_Exercise material:_
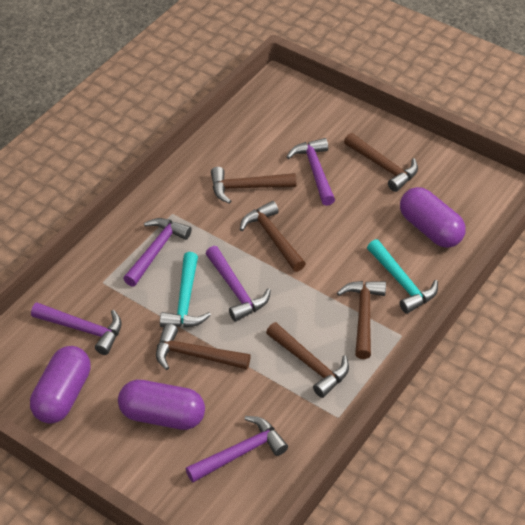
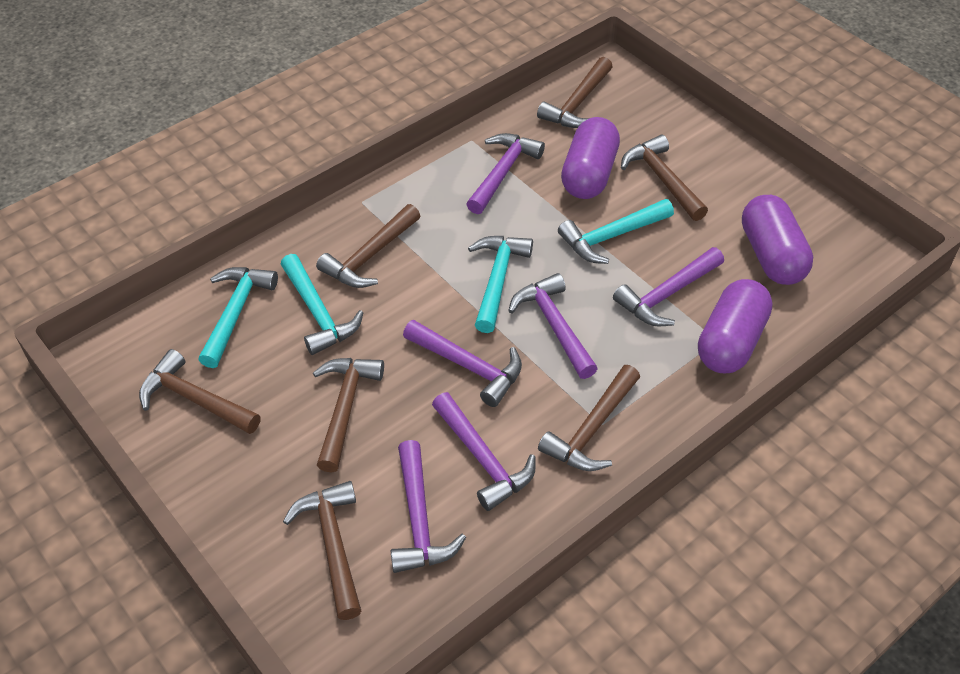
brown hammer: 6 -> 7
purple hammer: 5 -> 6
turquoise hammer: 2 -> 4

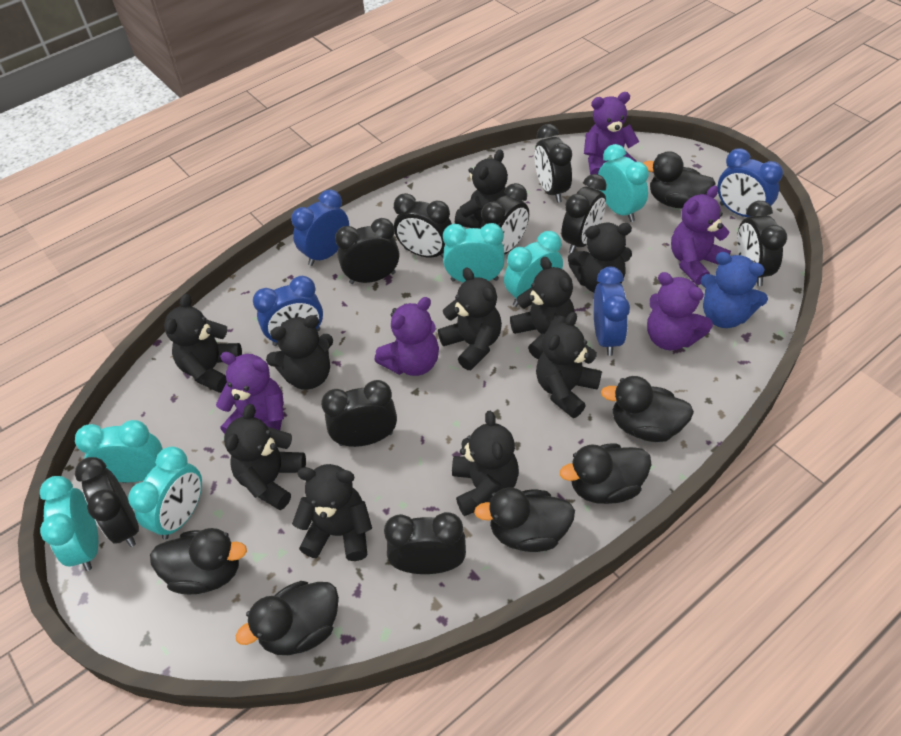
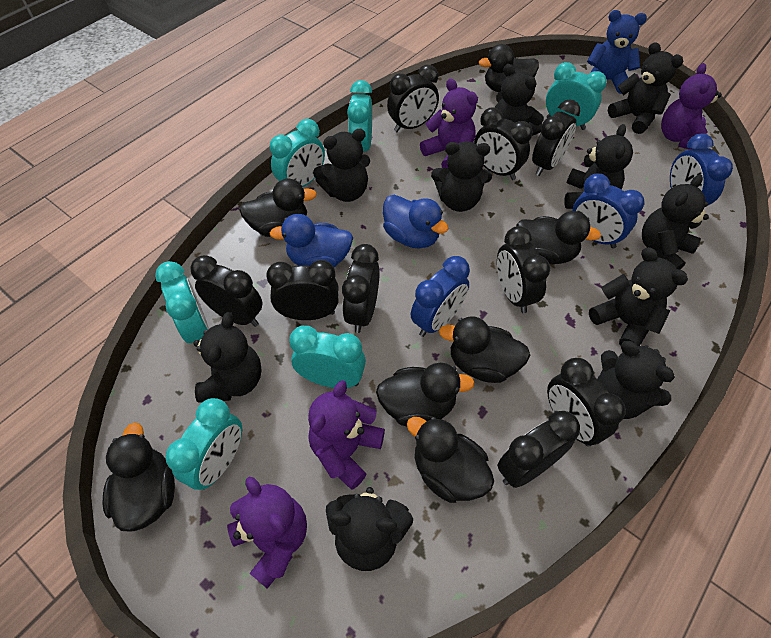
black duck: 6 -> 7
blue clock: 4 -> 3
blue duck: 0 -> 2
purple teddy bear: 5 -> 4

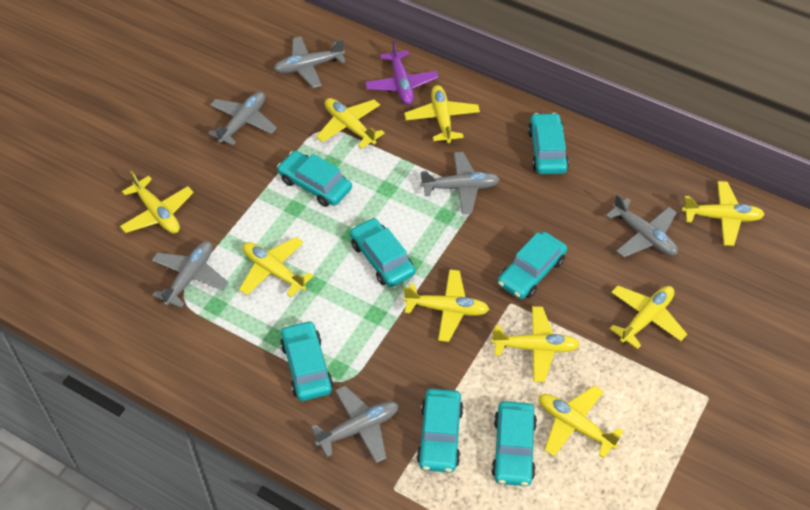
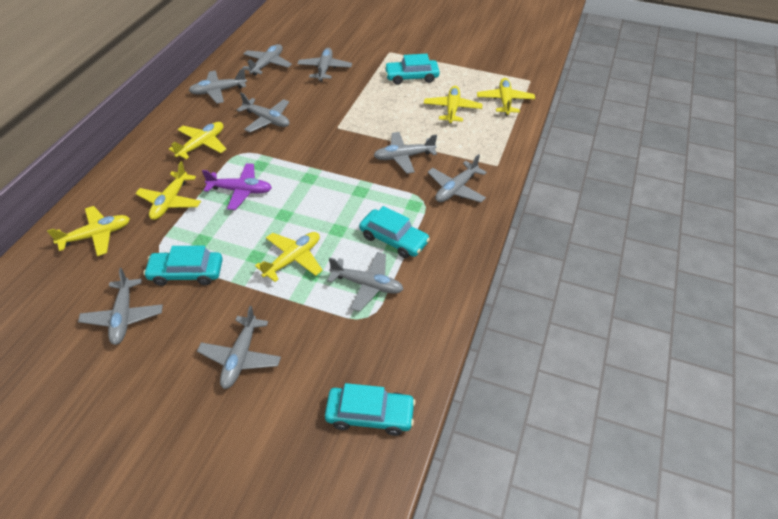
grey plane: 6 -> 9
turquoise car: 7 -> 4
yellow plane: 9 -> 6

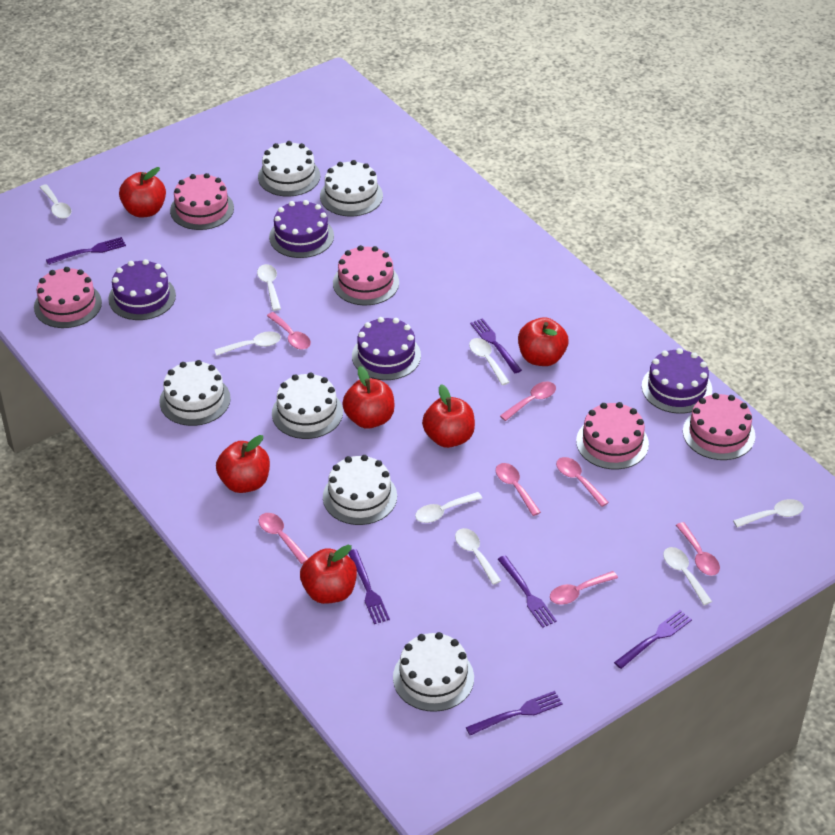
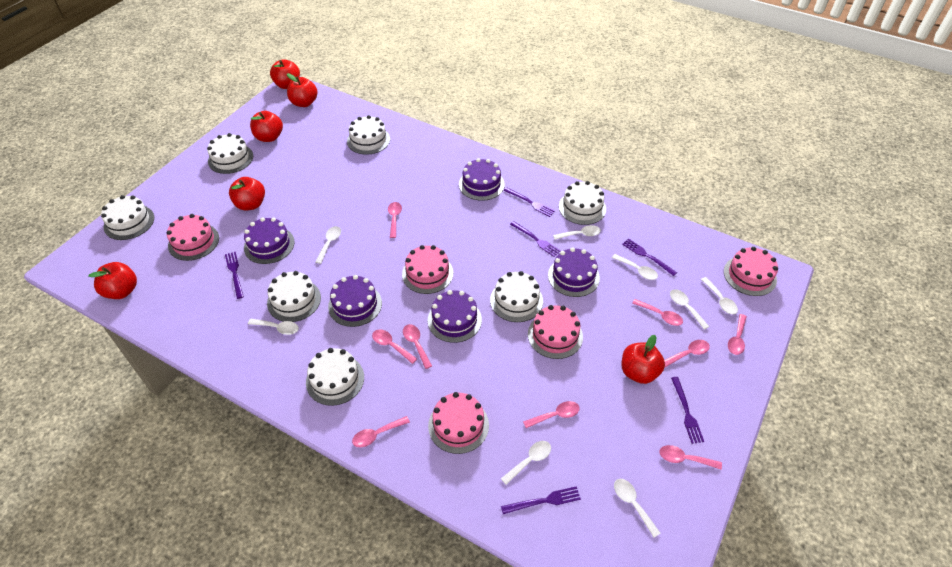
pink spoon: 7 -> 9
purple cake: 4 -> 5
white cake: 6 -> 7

_Problem details:_ Exclude the pictures from the copy. Retype exactly the lines running from the one containing "grey plane: 6 -> 9" through the last line of the listing.

_Task output:_
grey plane: 6 -> 9
turquoise car: 7 -> 4
yellow plane: 9 -> 6

pink spoon: 7 -> 9
purple cake: 4 -> 5
white cake: 6 -> 7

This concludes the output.